• _TASK TO CARRY OUT_: Omit all pictures and transcribe only the lines in the entries below that run from the line with "yellow line at" through the line with "green semicircle: moved 5 px up".

Data items

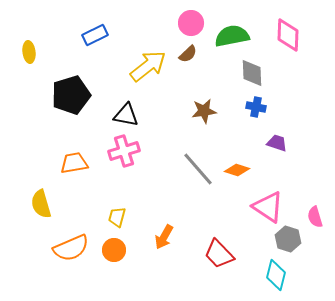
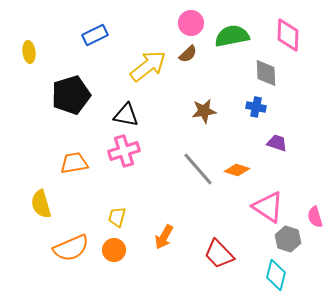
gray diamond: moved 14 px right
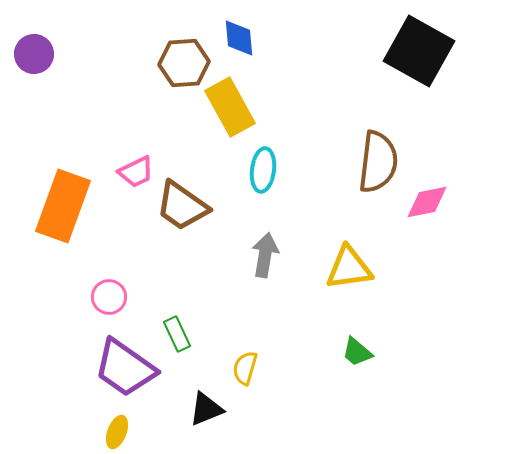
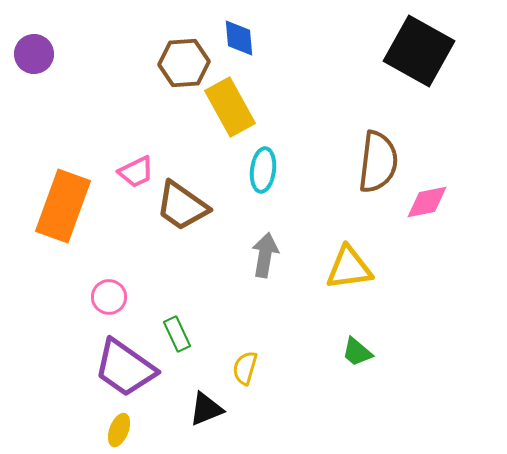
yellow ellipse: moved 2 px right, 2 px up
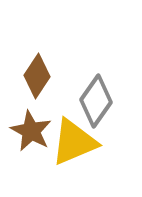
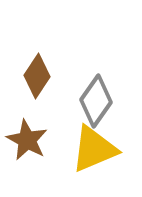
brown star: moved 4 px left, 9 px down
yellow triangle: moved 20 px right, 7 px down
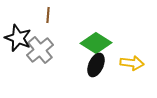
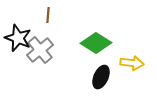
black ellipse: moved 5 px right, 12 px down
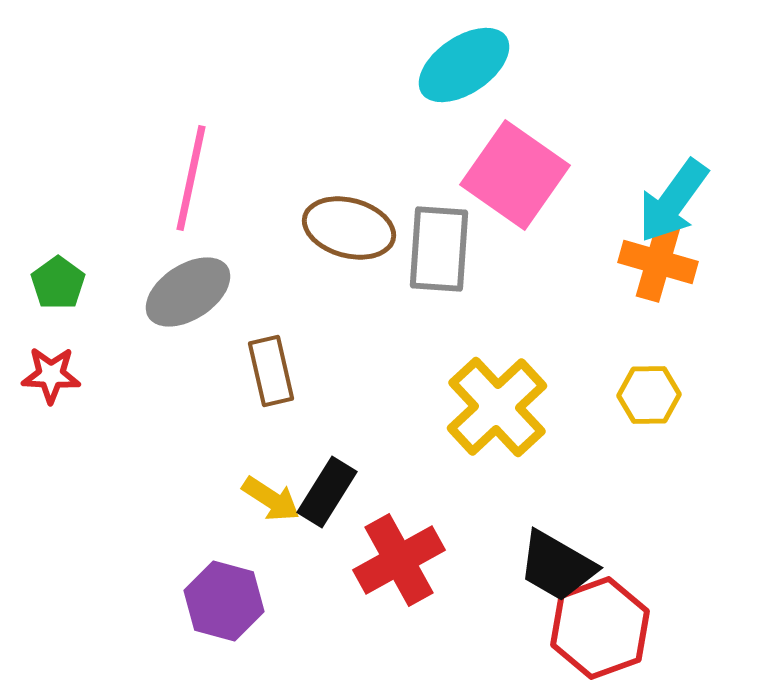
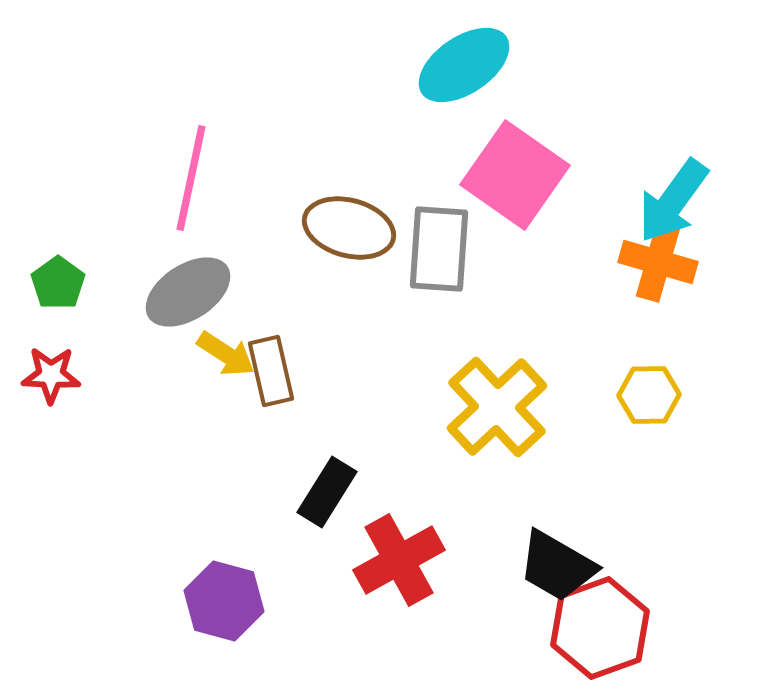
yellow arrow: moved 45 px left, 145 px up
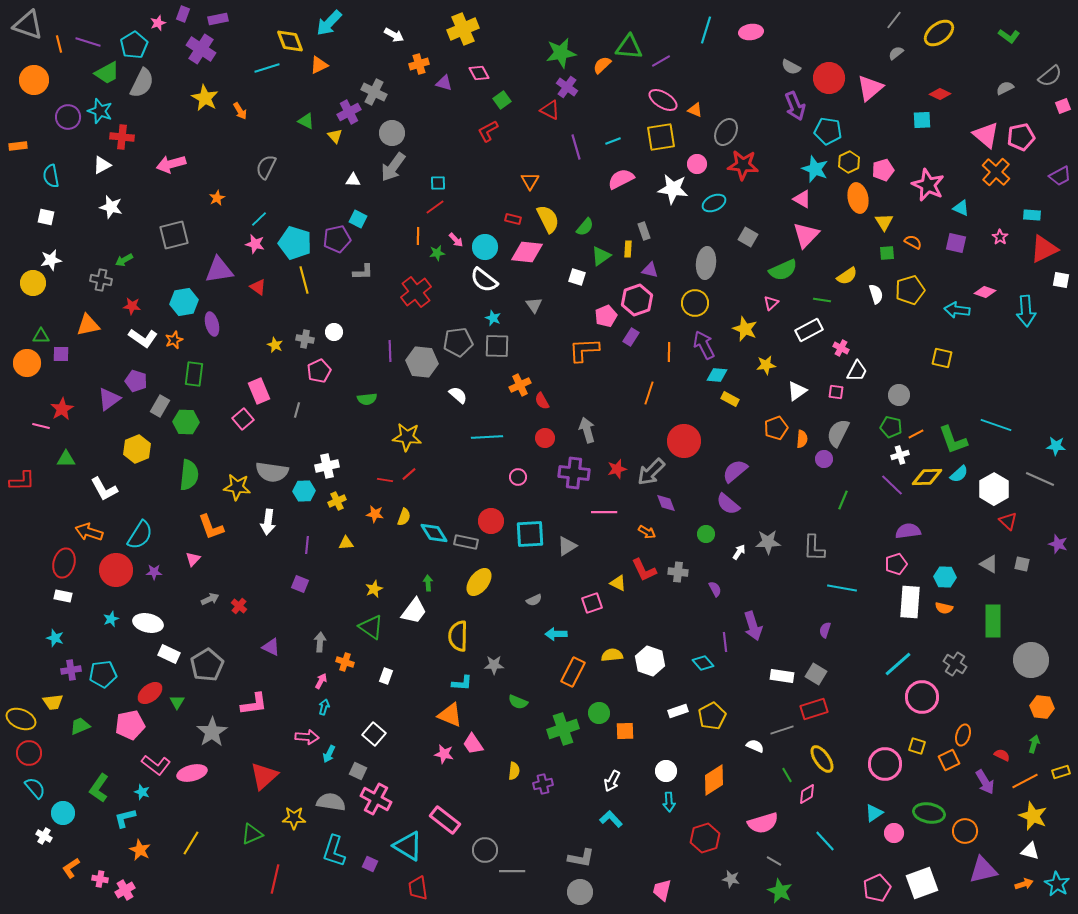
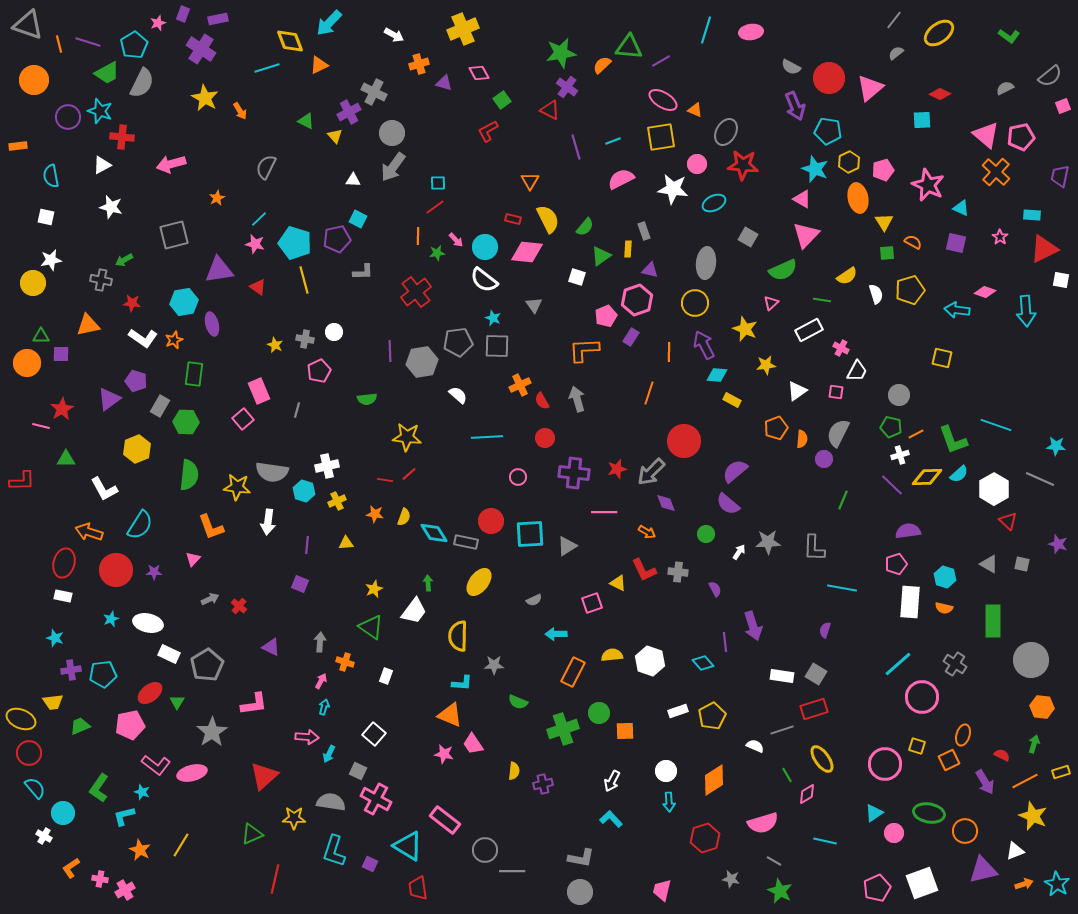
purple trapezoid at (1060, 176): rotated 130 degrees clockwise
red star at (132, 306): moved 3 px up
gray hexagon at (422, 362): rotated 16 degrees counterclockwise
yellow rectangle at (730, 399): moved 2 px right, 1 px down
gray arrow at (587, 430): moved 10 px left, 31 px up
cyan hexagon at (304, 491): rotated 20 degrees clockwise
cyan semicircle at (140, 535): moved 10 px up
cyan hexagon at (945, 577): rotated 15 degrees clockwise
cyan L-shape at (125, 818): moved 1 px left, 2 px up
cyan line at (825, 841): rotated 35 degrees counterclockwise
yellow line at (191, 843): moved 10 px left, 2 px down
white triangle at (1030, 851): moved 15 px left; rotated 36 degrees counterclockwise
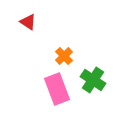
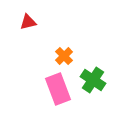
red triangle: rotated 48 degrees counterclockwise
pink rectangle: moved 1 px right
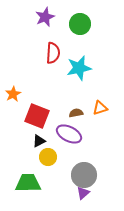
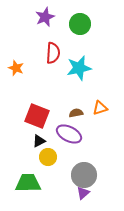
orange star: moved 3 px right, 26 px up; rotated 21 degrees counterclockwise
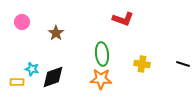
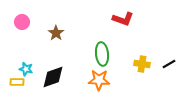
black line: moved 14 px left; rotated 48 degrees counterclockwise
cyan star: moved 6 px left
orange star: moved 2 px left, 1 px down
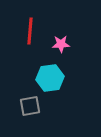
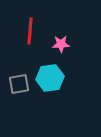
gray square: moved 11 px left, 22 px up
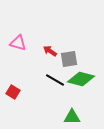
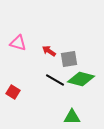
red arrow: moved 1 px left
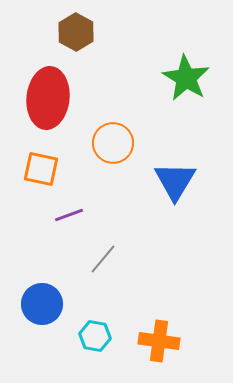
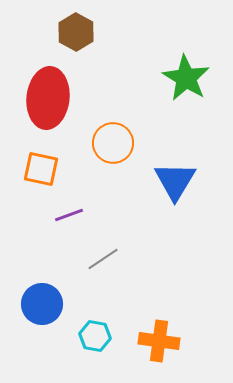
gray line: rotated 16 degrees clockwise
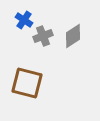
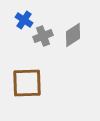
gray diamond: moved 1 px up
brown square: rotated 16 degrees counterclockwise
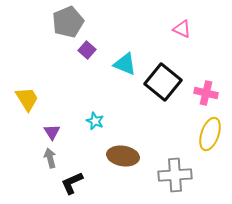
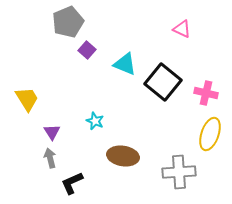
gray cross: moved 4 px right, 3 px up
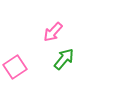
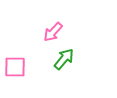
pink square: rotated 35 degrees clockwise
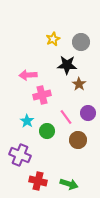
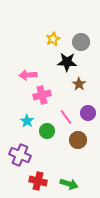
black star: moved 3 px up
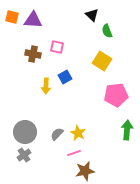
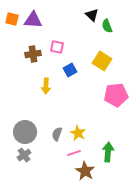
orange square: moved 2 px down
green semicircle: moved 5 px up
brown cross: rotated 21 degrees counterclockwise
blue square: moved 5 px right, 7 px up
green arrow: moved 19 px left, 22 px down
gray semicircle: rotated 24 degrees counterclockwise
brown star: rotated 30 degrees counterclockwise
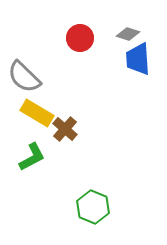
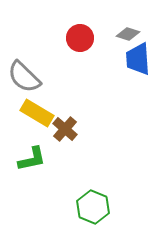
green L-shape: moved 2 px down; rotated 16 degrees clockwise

• _ANSWER SECTION_:
yellow line at (191, 843): moved 10 px left, 2 px down
white triangle at (1030, 851): moved 15 px left; rotated 36 degrees counterclockwise
red triangle: rotated 48 degrees counterclockwise
pink rectangle: moved 1 px right
orange star: moved 3 px right, 26 px up; rotated 21 degrees counterclockwise
black line: moved 14 px left; rotated 48 degrees counterclockwise
cyan star: moved 6 px left
orange star: moved 2 px left, 1 px down
gray square: moved 11 px left, 22 px up
red arrow: moved 1 px left
gray line: rotated 16 degrees clockwise
gray diamond: moved 1 px up
brown square: rotated 16 degrees counterclockwise
gray cross: moved 4 px right, 3 px up
pink square: rotated 35 degrees clockwise
black star: moved 3 px up
orange square: moved 2 px down
green semicircle: moved 5 px up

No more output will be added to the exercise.